→ Task instructions
In the entries below, the lines from the one with "yellow rectangle: (174, 22)" through the one with "gray semicircle: (20, 263)" are to be copied exactly; both ends count.

→ The records
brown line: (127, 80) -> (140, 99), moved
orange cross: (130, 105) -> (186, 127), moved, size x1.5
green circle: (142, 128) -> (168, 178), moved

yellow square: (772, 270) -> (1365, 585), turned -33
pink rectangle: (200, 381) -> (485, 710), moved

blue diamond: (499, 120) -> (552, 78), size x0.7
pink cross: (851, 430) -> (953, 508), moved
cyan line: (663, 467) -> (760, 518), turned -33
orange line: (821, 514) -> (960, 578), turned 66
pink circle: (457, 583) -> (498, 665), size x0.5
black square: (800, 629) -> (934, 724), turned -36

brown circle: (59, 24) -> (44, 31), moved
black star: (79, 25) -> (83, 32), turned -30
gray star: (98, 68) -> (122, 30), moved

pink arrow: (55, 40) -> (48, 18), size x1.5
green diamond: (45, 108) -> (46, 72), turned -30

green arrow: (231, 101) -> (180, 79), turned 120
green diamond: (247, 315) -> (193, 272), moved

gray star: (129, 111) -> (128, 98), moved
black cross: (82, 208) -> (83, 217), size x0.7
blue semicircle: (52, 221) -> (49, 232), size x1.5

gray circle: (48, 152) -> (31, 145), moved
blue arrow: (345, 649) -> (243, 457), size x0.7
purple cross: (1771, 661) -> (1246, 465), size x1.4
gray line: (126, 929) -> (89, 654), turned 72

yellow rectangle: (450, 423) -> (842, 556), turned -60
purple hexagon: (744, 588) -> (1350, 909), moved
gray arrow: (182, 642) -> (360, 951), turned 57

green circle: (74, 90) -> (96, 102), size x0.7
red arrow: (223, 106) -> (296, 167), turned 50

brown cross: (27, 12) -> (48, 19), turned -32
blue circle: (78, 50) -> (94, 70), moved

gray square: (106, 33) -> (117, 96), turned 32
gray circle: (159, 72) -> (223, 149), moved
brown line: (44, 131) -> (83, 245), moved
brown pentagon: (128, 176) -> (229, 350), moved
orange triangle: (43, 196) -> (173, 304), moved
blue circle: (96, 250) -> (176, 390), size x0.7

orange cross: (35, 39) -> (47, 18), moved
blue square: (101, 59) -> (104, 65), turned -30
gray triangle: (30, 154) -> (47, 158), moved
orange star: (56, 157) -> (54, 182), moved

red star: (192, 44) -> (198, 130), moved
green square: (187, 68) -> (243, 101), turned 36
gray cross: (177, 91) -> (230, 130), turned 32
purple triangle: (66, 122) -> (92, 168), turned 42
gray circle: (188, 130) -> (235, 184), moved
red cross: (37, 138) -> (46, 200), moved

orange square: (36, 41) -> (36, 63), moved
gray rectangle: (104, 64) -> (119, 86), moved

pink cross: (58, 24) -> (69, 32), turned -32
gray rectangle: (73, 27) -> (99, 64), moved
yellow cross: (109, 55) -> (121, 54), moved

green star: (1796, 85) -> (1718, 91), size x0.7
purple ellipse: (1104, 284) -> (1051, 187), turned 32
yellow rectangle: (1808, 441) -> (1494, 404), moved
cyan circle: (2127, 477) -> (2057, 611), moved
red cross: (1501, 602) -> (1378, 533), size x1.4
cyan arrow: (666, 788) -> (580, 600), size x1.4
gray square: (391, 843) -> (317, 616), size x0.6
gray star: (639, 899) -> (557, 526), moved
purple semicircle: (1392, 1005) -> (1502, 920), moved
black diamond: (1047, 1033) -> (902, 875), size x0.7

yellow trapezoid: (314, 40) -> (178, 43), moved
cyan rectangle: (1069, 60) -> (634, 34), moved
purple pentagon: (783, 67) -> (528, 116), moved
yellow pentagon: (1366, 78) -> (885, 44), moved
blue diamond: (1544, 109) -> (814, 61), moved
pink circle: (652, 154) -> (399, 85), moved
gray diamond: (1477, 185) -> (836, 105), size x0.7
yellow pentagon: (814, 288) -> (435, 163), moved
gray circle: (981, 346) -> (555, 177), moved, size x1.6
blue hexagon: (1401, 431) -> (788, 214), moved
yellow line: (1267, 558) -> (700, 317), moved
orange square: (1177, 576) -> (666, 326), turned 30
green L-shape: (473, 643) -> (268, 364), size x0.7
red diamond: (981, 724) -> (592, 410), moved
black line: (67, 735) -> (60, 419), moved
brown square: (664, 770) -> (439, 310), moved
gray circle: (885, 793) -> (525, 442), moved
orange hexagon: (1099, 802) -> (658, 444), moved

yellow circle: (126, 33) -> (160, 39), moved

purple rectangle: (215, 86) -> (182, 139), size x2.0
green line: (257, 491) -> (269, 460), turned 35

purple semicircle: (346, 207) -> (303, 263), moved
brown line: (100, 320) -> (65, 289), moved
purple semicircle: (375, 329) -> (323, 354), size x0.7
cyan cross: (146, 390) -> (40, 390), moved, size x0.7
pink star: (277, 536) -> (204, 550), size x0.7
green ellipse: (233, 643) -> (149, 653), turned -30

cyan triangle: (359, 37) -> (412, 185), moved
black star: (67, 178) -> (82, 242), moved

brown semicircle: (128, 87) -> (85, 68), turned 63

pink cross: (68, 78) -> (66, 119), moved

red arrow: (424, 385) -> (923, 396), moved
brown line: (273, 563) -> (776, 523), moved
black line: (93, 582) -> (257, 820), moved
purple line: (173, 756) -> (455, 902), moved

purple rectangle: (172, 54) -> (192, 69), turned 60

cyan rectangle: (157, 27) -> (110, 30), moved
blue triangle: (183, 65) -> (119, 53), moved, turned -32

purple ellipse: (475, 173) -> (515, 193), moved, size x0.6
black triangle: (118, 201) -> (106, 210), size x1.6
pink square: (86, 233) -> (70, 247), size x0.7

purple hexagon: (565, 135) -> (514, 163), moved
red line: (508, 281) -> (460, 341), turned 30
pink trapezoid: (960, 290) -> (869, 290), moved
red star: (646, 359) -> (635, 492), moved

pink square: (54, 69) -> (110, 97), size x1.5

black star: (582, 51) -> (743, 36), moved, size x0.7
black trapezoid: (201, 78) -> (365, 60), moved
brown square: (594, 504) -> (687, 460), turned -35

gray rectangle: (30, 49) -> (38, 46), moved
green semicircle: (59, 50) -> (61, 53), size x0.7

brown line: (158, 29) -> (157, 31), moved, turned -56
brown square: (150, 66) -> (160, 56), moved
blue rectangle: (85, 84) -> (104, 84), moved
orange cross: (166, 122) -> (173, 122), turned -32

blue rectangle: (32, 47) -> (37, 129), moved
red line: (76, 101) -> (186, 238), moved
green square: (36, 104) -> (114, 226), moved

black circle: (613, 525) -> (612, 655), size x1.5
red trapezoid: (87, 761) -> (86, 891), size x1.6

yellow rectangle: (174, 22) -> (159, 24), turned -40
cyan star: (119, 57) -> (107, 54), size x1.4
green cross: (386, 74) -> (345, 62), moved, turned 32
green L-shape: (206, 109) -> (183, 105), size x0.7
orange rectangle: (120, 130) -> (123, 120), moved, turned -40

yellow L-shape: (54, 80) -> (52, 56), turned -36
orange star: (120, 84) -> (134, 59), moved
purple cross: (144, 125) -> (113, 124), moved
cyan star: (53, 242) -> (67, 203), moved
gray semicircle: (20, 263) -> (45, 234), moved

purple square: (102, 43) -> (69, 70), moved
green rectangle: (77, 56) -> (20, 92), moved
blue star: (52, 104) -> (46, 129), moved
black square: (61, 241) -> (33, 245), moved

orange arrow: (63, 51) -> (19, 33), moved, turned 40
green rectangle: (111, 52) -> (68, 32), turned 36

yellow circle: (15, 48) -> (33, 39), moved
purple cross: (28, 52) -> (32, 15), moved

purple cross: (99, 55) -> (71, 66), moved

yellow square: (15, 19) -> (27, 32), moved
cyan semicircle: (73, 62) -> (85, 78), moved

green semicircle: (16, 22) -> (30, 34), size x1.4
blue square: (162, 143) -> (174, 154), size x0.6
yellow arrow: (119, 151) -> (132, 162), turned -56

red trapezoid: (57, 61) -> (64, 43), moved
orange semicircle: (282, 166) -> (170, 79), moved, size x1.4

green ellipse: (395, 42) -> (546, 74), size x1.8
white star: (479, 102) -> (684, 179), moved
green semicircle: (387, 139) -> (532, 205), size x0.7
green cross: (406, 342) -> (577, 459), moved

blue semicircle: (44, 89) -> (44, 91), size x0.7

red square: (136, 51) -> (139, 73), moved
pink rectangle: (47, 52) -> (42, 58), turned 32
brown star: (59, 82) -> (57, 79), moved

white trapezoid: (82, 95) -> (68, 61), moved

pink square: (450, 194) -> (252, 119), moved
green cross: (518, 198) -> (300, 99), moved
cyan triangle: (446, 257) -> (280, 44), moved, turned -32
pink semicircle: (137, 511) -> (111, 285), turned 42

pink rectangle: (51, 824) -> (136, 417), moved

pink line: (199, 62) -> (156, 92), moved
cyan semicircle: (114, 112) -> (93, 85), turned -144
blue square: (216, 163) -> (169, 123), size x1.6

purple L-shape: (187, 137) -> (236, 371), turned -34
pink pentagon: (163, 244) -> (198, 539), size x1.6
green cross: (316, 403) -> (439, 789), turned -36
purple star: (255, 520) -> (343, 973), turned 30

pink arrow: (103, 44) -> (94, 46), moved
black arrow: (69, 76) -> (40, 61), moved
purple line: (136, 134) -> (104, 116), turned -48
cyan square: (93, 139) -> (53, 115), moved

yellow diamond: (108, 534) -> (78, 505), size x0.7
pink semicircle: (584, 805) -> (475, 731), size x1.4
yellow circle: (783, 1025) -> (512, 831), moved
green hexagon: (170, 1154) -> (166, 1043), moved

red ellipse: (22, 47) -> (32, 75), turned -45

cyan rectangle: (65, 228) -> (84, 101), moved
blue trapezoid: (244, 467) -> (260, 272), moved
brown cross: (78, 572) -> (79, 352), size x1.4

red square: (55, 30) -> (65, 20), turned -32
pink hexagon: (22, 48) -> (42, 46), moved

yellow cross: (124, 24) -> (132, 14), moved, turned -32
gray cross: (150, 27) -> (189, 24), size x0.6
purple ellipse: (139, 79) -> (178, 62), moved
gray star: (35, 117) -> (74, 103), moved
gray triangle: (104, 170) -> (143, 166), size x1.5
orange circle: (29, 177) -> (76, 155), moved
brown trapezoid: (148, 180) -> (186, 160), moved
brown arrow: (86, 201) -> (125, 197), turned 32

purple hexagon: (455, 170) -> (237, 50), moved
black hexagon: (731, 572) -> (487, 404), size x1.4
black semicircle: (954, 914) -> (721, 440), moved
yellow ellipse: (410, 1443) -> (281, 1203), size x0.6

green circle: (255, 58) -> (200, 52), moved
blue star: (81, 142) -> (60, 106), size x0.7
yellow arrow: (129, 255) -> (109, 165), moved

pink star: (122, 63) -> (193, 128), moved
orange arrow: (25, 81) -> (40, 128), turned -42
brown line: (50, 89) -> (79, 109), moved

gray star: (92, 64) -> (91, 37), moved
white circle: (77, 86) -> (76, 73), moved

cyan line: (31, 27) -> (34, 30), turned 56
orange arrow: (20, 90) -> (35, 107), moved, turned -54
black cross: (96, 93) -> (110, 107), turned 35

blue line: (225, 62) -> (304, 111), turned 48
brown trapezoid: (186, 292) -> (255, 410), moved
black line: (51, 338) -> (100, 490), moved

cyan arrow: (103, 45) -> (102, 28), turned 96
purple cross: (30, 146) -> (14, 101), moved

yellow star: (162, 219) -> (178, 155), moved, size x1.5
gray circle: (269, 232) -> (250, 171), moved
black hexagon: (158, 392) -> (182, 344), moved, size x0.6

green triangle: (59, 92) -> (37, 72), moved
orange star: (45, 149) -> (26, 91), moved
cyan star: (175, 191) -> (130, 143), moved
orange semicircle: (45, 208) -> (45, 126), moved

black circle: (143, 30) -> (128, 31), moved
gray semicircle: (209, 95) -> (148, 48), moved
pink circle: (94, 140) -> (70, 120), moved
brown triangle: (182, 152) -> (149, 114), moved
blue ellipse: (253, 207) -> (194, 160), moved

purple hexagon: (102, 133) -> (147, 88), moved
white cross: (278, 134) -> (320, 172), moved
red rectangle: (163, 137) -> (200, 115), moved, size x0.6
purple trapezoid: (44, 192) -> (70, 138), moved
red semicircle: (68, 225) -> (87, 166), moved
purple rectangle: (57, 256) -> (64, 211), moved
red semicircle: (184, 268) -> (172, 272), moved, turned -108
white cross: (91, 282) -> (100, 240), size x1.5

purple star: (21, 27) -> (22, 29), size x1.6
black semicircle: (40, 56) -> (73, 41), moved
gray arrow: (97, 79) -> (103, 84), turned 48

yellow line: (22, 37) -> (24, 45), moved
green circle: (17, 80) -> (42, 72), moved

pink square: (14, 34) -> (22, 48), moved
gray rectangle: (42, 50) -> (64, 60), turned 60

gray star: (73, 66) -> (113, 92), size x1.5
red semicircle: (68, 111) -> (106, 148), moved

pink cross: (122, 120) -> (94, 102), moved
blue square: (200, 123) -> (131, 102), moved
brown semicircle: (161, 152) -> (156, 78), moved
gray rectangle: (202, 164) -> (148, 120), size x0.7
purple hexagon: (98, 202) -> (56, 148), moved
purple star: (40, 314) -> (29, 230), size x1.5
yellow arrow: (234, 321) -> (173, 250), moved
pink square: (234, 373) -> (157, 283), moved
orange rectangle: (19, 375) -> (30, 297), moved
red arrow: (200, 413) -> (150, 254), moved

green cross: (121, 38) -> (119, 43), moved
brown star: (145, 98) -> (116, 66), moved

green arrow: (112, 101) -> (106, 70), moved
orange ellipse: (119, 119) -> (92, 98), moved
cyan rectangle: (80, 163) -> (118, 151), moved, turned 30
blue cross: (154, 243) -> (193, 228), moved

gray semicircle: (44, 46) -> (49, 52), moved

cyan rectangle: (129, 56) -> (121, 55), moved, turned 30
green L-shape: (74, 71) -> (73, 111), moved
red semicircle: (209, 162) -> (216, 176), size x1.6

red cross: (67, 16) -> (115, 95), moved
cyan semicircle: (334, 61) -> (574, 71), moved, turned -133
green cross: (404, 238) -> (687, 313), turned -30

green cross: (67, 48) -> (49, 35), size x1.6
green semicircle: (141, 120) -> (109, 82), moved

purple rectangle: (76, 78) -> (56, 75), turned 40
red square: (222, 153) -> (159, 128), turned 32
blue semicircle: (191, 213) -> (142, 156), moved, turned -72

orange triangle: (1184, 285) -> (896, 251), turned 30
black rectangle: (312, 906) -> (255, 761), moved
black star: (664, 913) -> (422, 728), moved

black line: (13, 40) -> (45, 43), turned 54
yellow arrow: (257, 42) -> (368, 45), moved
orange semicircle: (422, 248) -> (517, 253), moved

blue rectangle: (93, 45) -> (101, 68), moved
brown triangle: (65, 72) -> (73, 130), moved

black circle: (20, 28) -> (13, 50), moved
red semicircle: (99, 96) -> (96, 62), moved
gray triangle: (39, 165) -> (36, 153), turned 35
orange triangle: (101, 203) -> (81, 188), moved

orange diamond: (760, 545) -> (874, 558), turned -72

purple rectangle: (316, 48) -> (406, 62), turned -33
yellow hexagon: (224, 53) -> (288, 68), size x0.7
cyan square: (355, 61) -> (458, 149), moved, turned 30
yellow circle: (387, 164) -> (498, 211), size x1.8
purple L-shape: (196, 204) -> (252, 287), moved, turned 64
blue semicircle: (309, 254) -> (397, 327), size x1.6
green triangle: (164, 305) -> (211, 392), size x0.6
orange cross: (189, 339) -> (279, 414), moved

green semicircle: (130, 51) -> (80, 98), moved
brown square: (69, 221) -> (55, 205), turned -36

→ Problem solution
yellow rectangle: (174, 22) -> (159, 24), turned -40
cyan star: (119, 57) -> (107, 54), size x1.4
green cross: (386, 74) -> (345, 62), moved, turned 32
green L-shape: (206, 109) -> (183, 105), size x0.7
orange rectangle: (120, 130) -> (123, 120), moved, turned -40

yellow L-shape: (54, 80) -> (52, 56), turned -36
orange star: (120, 84) -> (134, 59), moved
purple cross: (144, 125) -> (113, 124), moved
cyan star: (53, 242) -> (67, 203), moved
gray semicircle: (20, 263) -> (45, 234), moved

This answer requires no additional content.